• _Prompt_:
Copy nothing but the lines from the line with "brown cross: (590, 283)" to the end of the records, retyped exactly. Pictures stay out.

• _Data for review_:

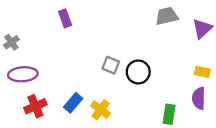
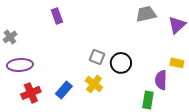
purple semicircle: (199, 98) -> (161, 80), moved
yellow cross: (101, 110) -> (94, 84), moved

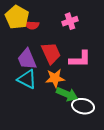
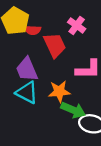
pink cross: (70, 21) -> (77, 25), turned -35
red trapezoid: (51, 53) -> (55, 45), moved

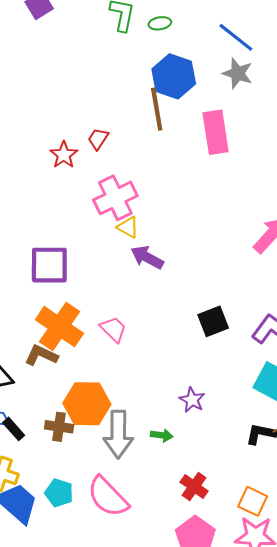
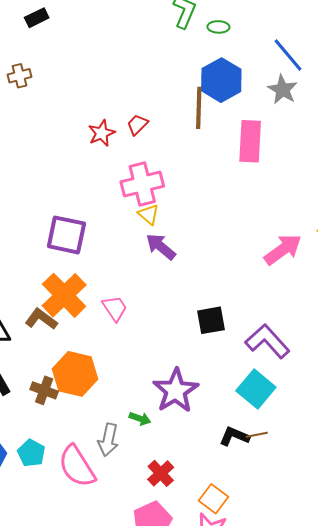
purple star: (192, 400) -> (176, 391), size x1.8
gray arrow: (118, 434) -> (108, 440), moved, size x0.7

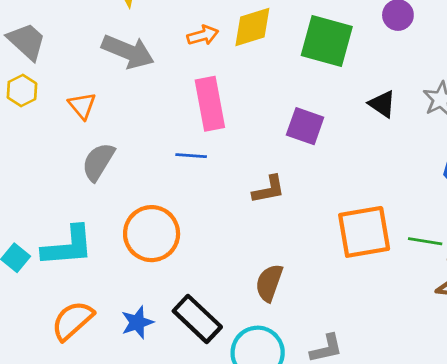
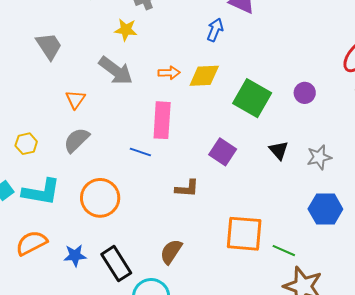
yellow hexagon: (22, 90) -> (26, 144), moved

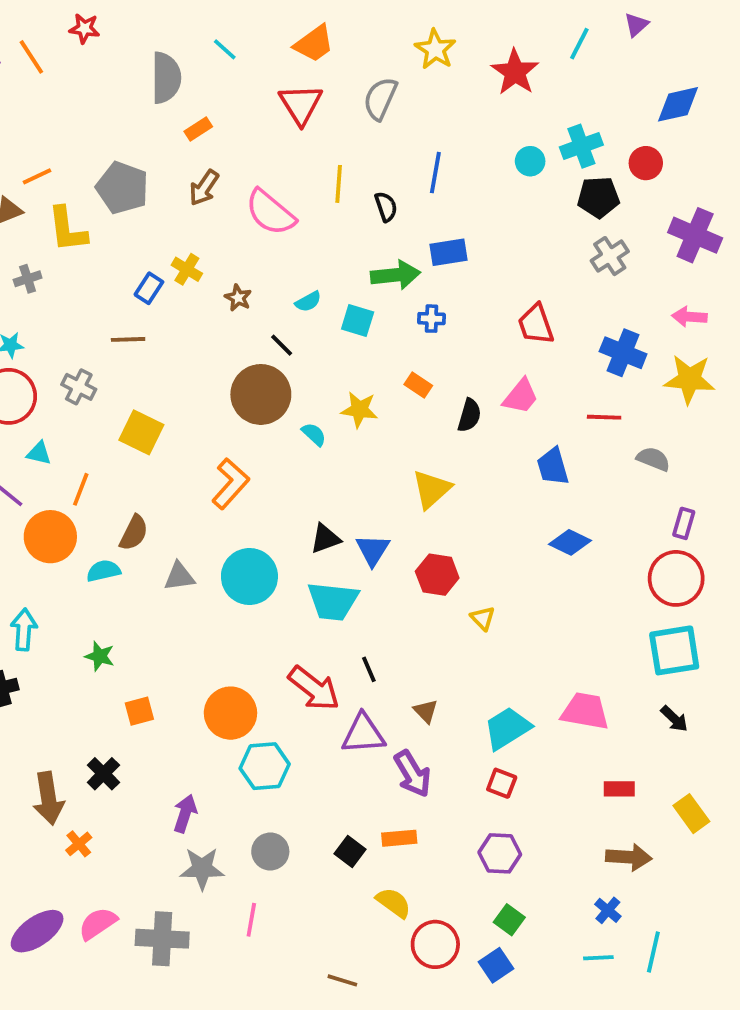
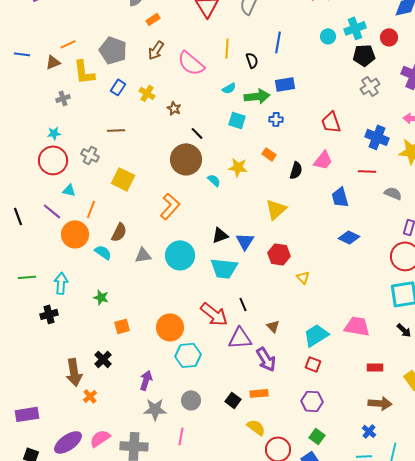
blue rectangle: (149, 288) -> (118, 87), moved
cyan semicircle: (308, 302) -> (229, 88), moved
cyan semicircle: (103, 571) -> (103, 252), turned 48

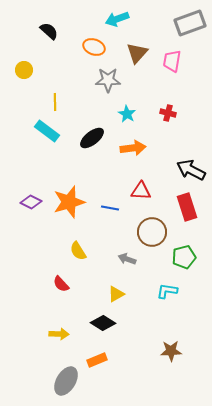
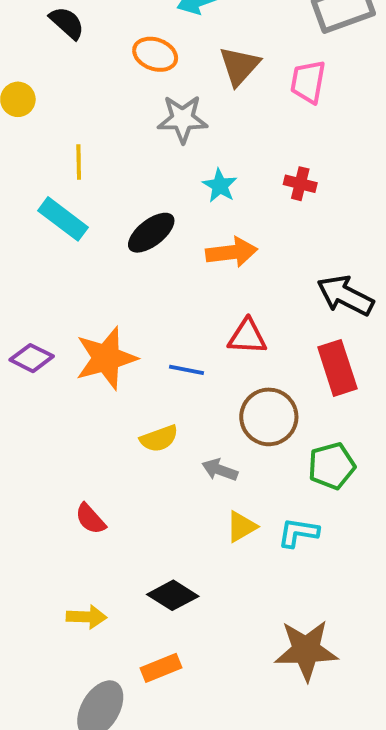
yellow semicircle: (78, 251) -> (159, 438), moved, turned -78
yellow triangle: (116, 294) -> (241, 527), moved
brown star: (171, 351) -> (306, 650), size x1.5

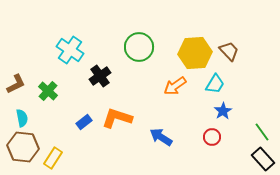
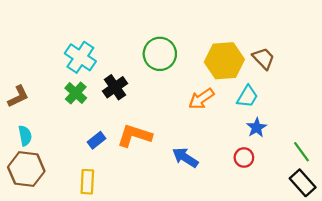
green cross: (48, 91) -> (76, 93), moved
yellow rectangle: (53, 158) -> (87, 182), moved, turned -30

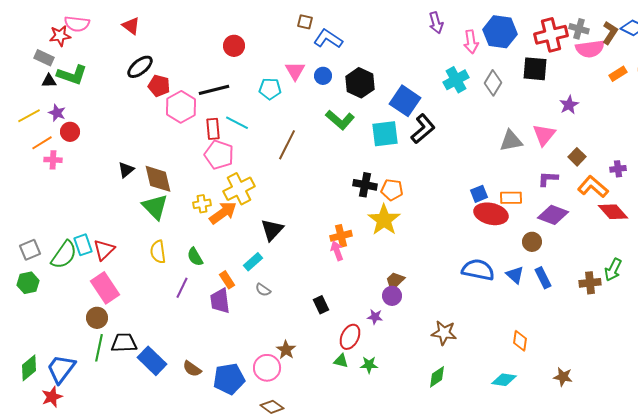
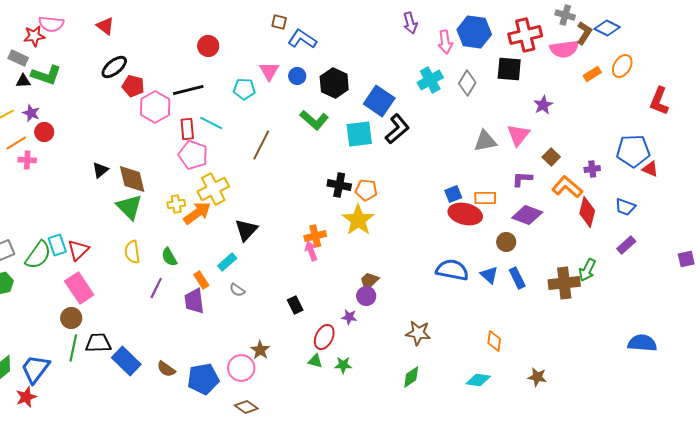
gray cross: (579, 29) -> (565, 15), moved
red diamond: (613, 212) -> (587, 212), turned 56
brown cross: (590, 283) -> (564, 283), size x1.4

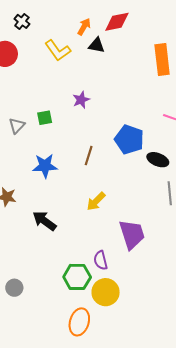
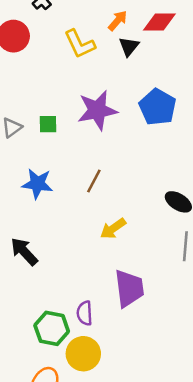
black triangle: (97, 45) -> (129, 47), turned 48
purple star: (81, 100) -> (97, 110), size x1.8
blue pentagon: (129, 139) -> (158, 107), moved
yellow arrow: (96, 201) -> (113, 229), moved

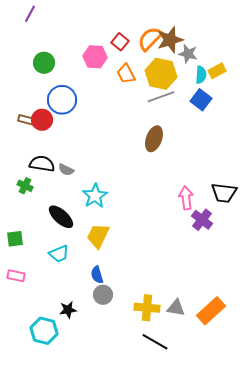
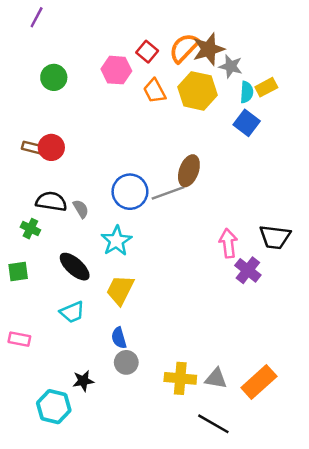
gray line: (161, 97) -> (168, 193), moved
blue circle: (62, 100) -> (130, 192), moved
gray semicircle: (66, 170) -> (81, 209), turned -147
green square: (15, 239) -> (18, 272), moved
black line: (155, 342) -> (213, 424), moved

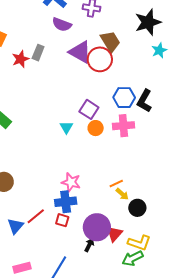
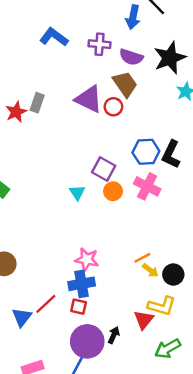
purple semicircle: (62, 24) -> (131, 57), moved
red circle: (100, 59) -> (113, 107), size x0.6
pink cross: (123, 126) -> (147, 186), turned 35
black circle: (137, 208) -> (173, 275), moved
purple circle: (97, 227) -> (87, 341), moved
yellow L-shape: (139, 243) -> (162, 306), moved

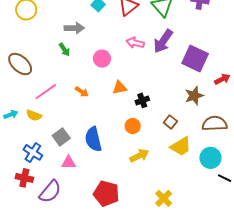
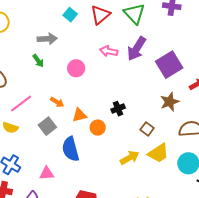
purple square: (195, 59) -> (169, 65), turned 36
orange triangle: (120, 88) -> (79, 115), moved
orange circle: (133, 126) -> (98, 128), moved
gray square: (61, 137) -> (47, 126), moved
yellow arrow: (139, 156) -> (130, 158), moved

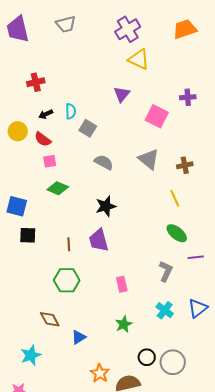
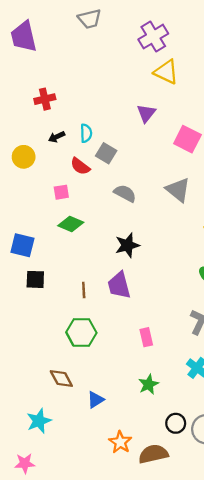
gray trapezoid: (66, 24) -> (90, 19), moved
red semicircle: (43, 139) -> (80, 166), moved

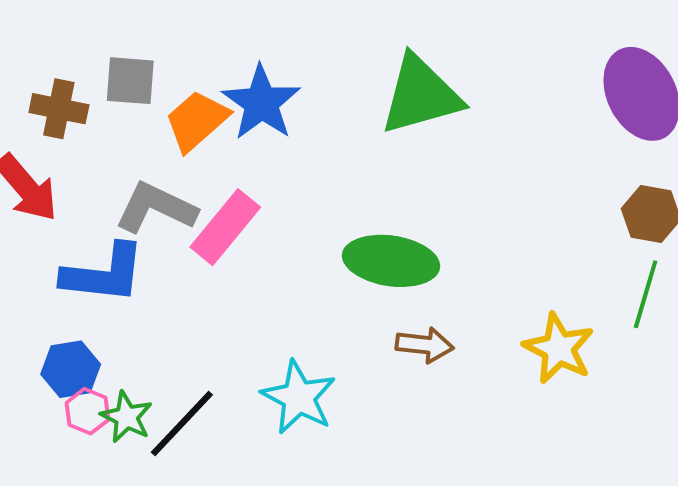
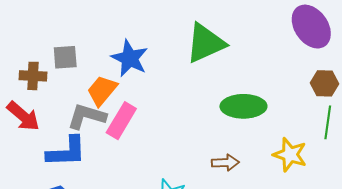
orange trapezoid: (197, 121) -> (102, 91), moved
green ellipse: (391, 261) -> (243, 106), moved

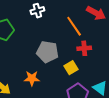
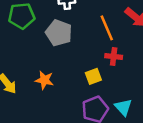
gray pentagon: (47, 52) -> (59, 33), moved

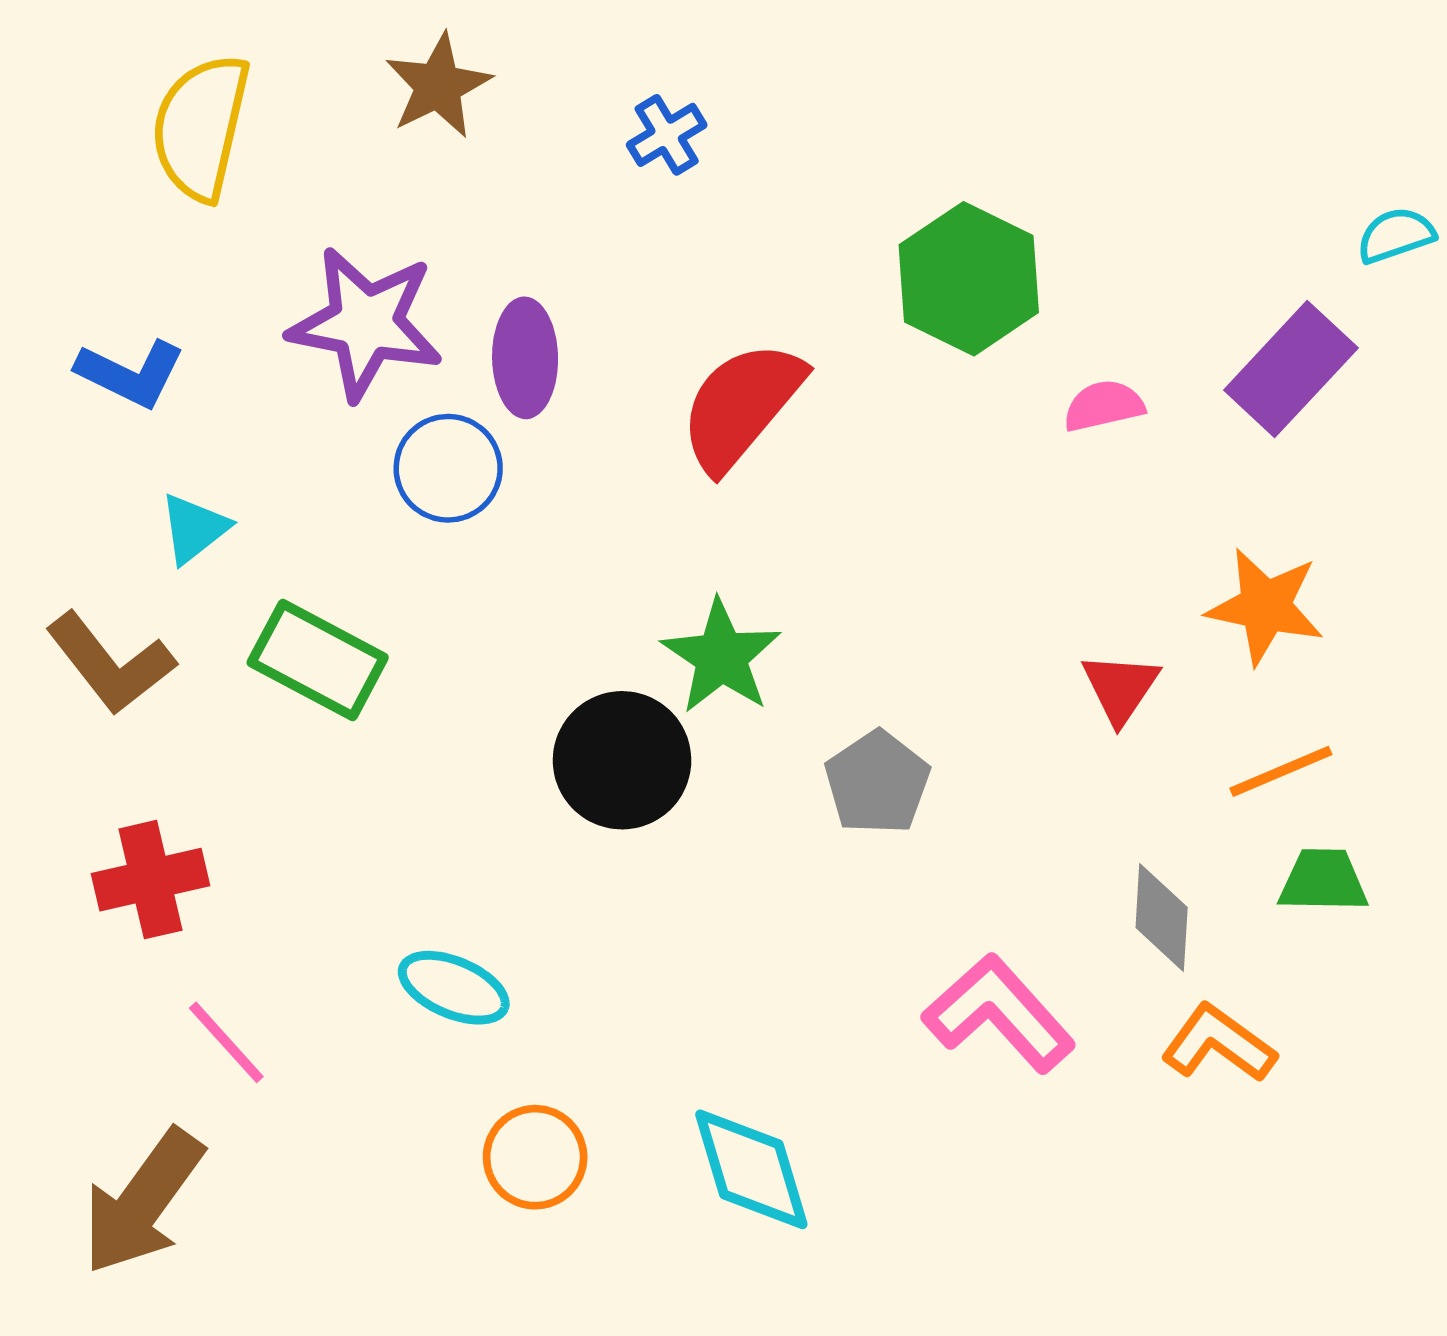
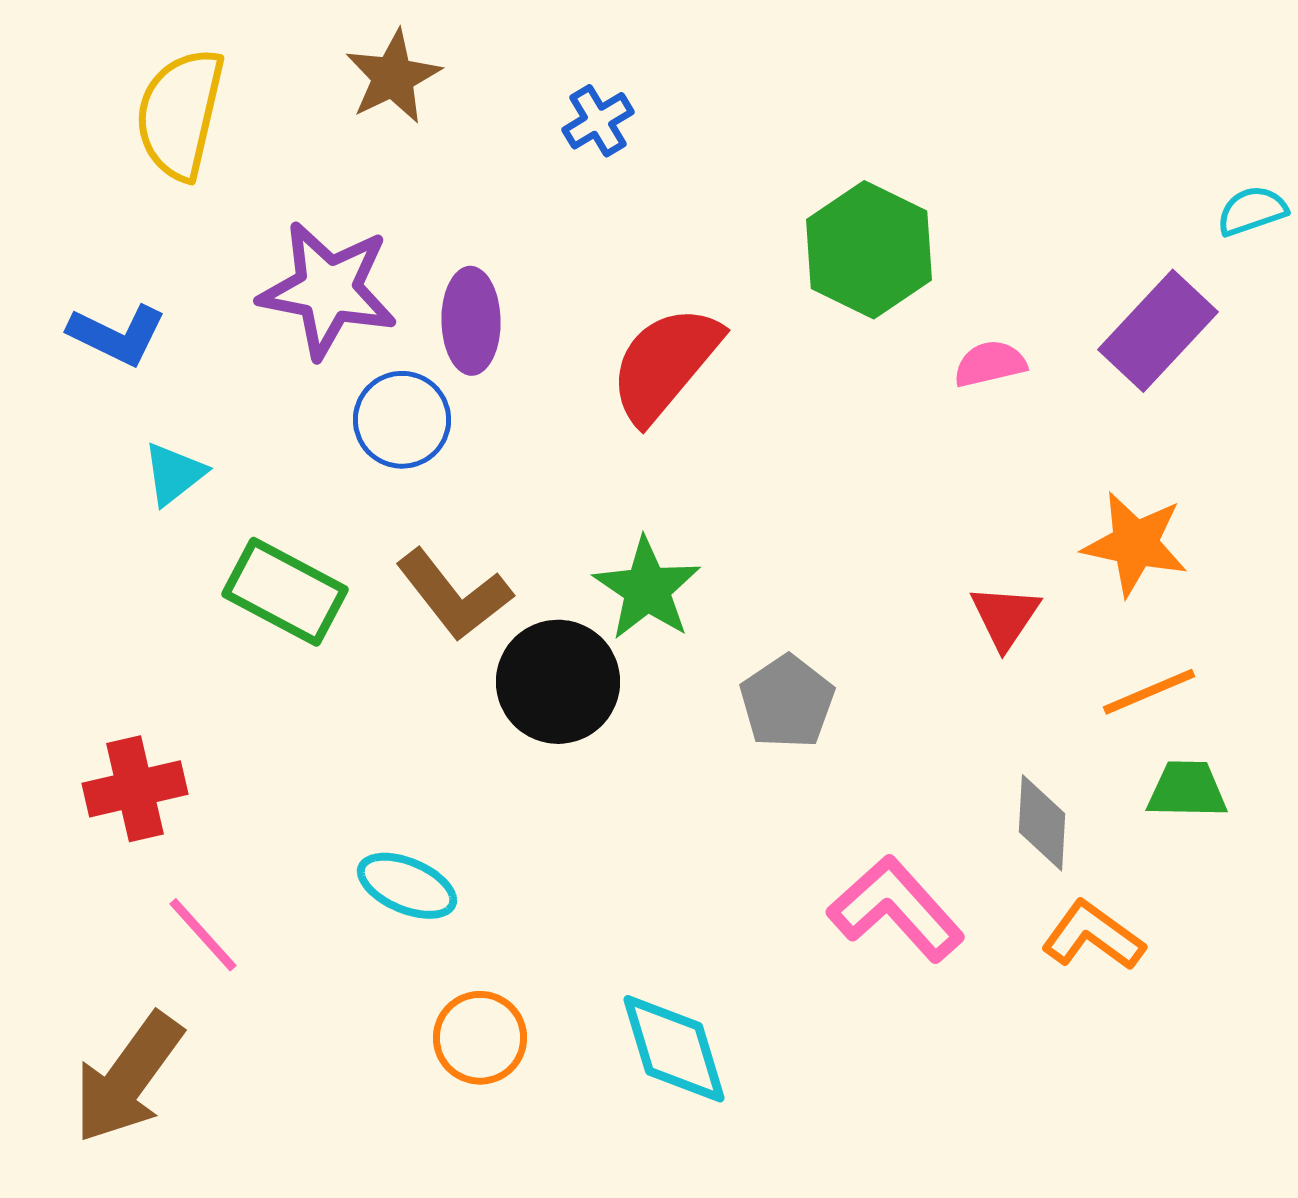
brown L-shape: (110, 663) -> (454, 595), moved

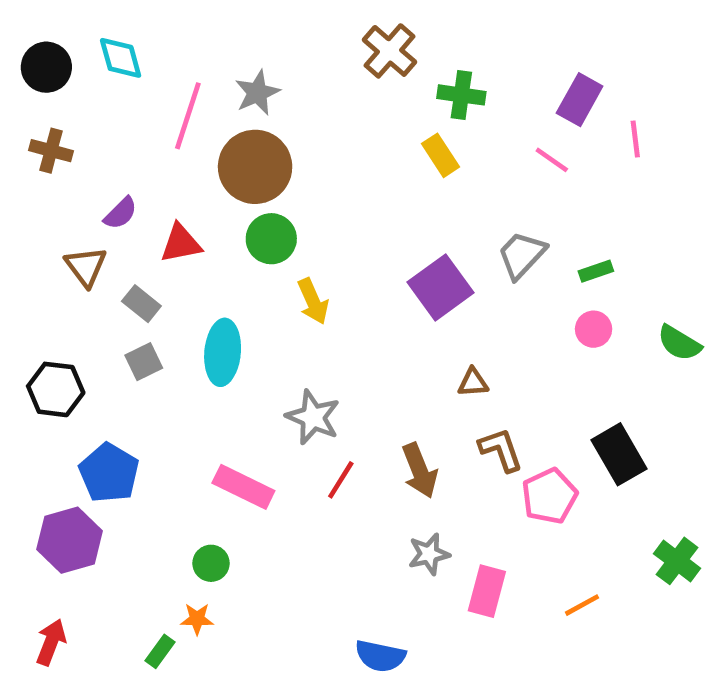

• _Answer section_:
brown cross: (590, 283) -> (564, 283), size x1.4

black triangle: (97, 45) -> (129, 47), turned 48
purple star: (81, 100) -> (97, 110), size x1.8
blue pentagon: (129, 139) -> (158, 107), moved
yellow arrow: (96, 201) -> (113, 229), moved

gray line: (161, 97) -> (168, 193), moved
blue circle: (62, 100) -> (130, 192), moved
gray semicircle: (66, 170) -> (81, 209), turned -147
green square: (15, 239) -> (18, 272), moved
black line: (155, 342) -> (213, 424), moved

purple semicircle: (62, 24) -> (131, 57), moved
red circle: (100, 59) -> (113, 107), size x0.6
pink cross: (123, 126) -> (147, 186), turned 35
black circle: (137, 208) -> (173, 275), moved
purple circle: (97, 227) -> (87, 341), moved
yellow L-shape: (139, 243) -> (162, 306), moved

purple square: (195, 59) -> (169, 65), turned 36
orange triangle: (120, 88) -> (79, 115), moved
orange circle: (133, 126) -> (98, 128), moved
gray square: (61, 137) -> (47, 126), moved
yellow arrow: (139, 156) -> (130, 158), moved

gray trapezoid: (66, 24) -> (90, 19), moved
red semicircle: (43, 139) -> (80, 166), moved

orange trapezoid: (197, 121) -> (102, 91), moved
green ellipse: (391, 261) -> (243, 106), moved

gray pentagon: (47, 52) -> (59, 33), moved

brown L-shape: (110, 663) -> (454, 595), moved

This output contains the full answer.